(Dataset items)
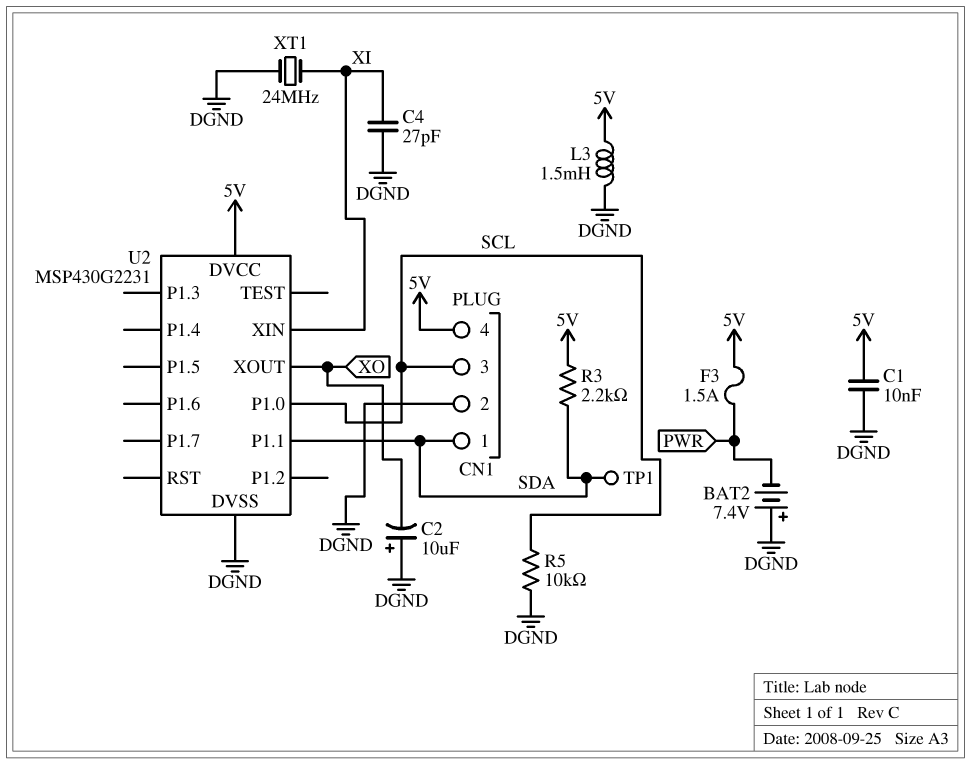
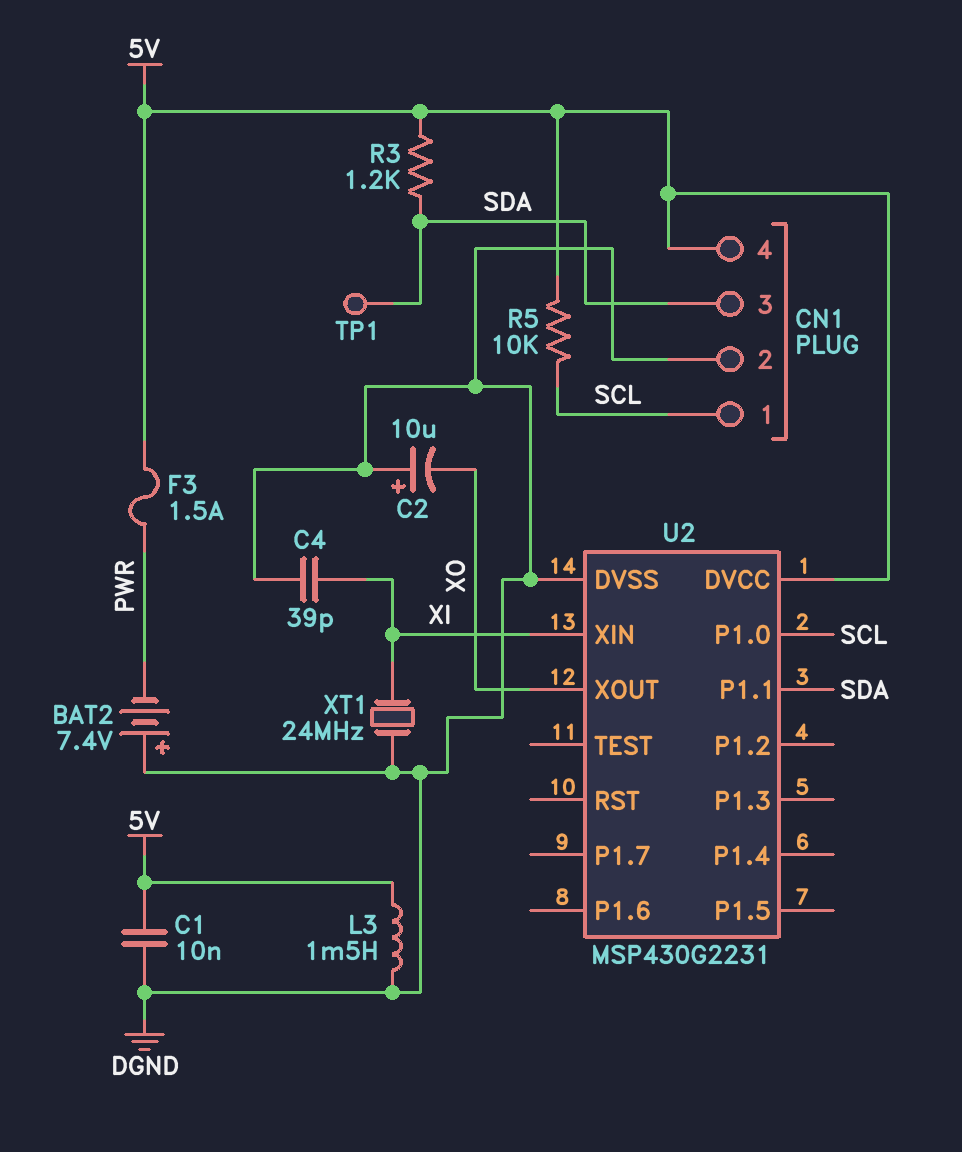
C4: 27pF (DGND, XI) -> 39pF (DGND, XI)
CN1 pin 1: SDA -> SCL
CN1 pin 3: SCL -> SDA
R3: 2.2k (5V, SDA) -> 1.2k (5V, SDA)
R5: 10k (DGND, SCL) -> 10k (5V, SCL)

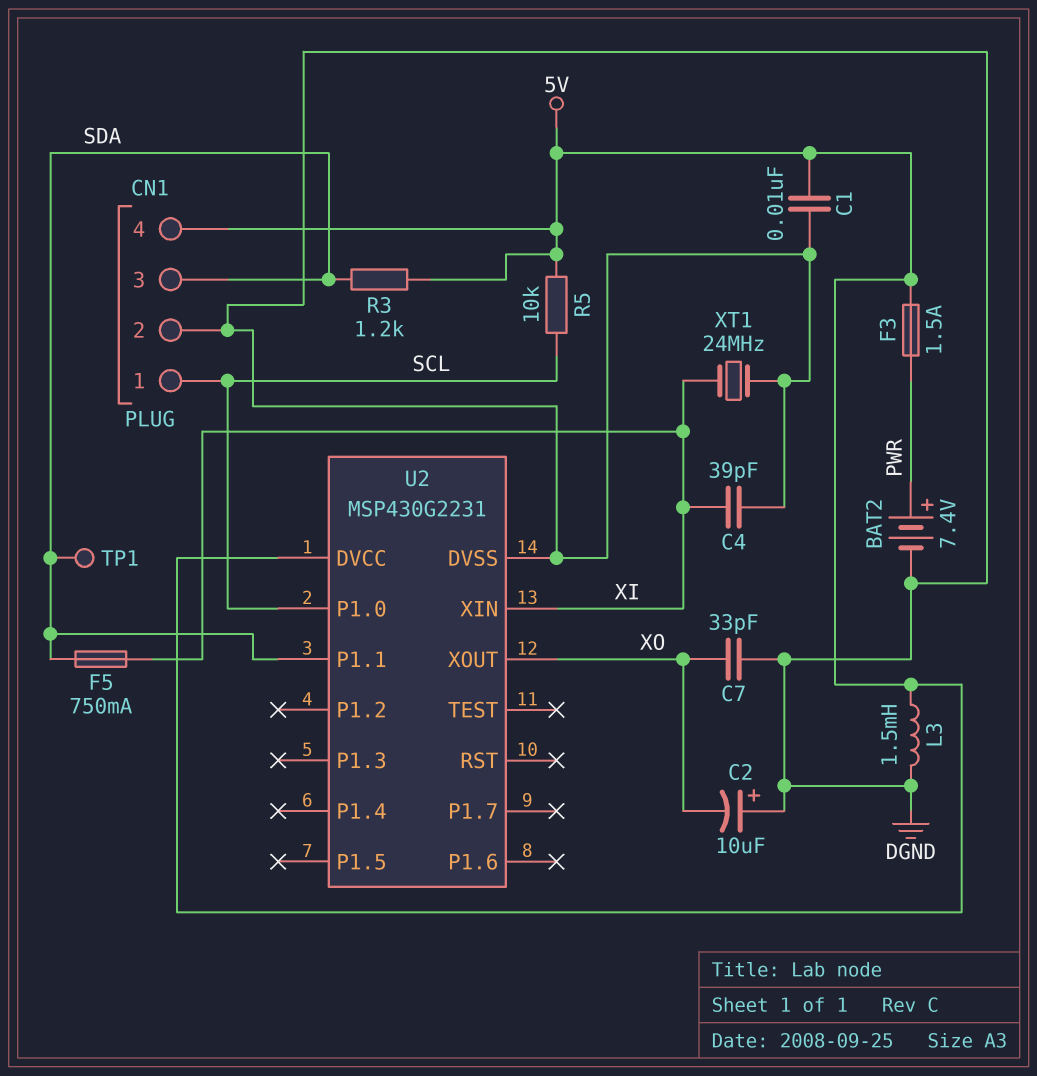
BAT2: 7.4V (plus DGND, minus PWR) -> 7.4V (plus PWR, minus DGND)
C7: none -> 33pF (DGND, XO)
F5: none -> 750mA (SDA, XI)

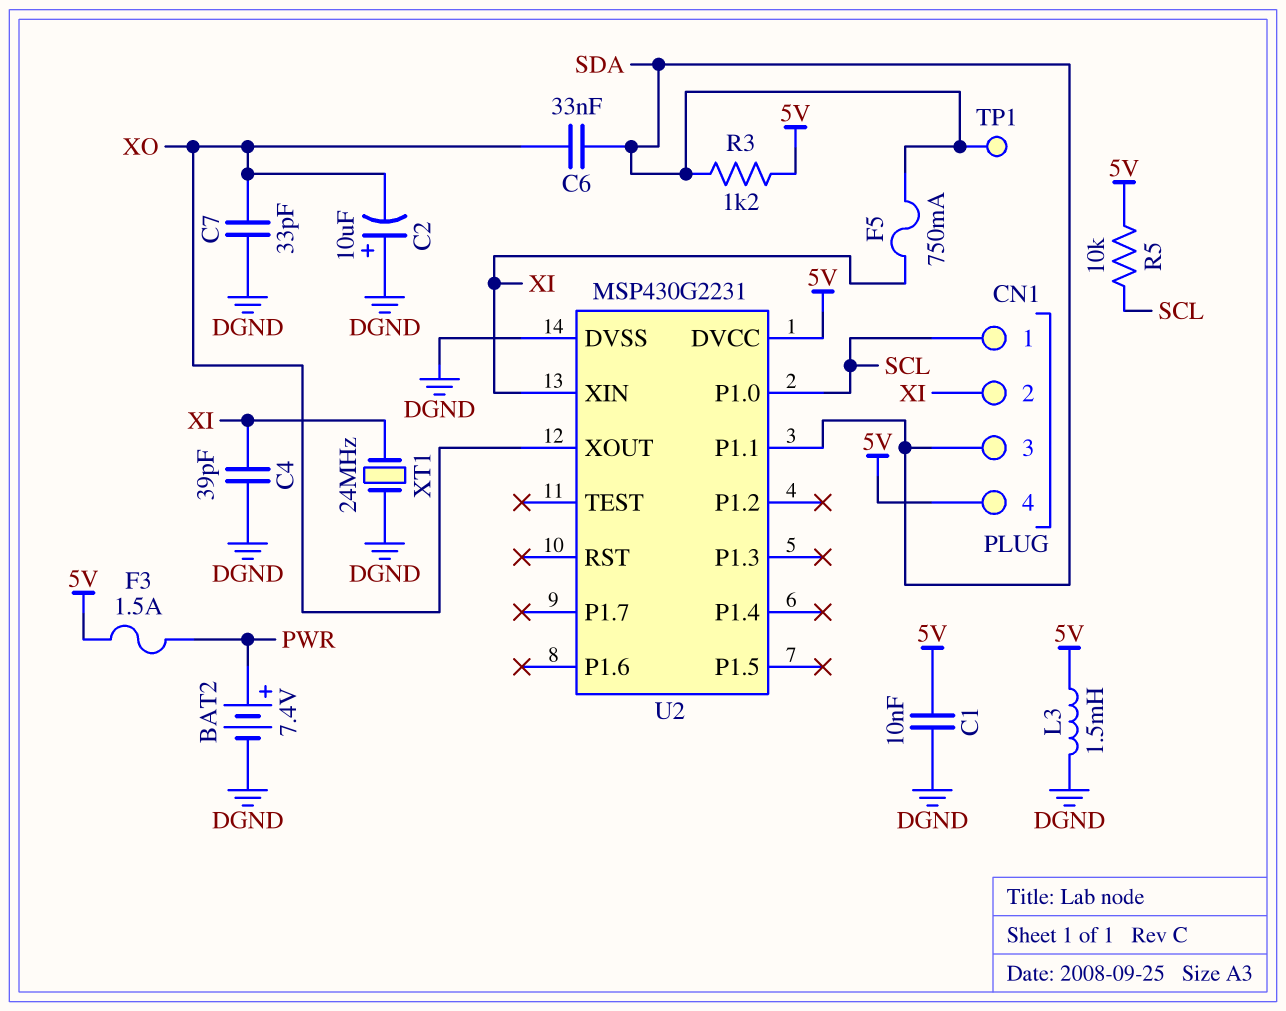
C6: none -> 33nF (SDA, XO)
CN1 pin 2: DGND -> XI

...

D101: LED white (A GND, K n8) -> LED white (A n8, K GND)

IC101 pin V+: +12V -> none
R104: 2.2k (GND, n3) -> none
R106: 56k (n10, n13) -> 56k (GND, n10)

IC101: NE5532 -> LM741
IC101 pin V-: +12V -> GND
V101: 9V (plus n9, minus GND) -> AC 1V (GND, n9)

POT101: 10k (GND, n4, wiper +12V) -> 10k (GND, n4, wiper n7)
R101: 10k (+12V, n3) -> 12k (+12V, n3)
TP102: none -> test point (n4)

● PROBLEM TO SOLVE: The required answer is the run of lines above, starting at the line with "R101: 10k (+12V, n3) -> 12k (+12V, n3)" and ending at the line with "TP102: none -> test point (n4)", reproduced exactly with both ends.

● RESULT:
R101: 10k (+12V, n3) -> 12k (+12V, n3)
TP102: none -> test point (n4)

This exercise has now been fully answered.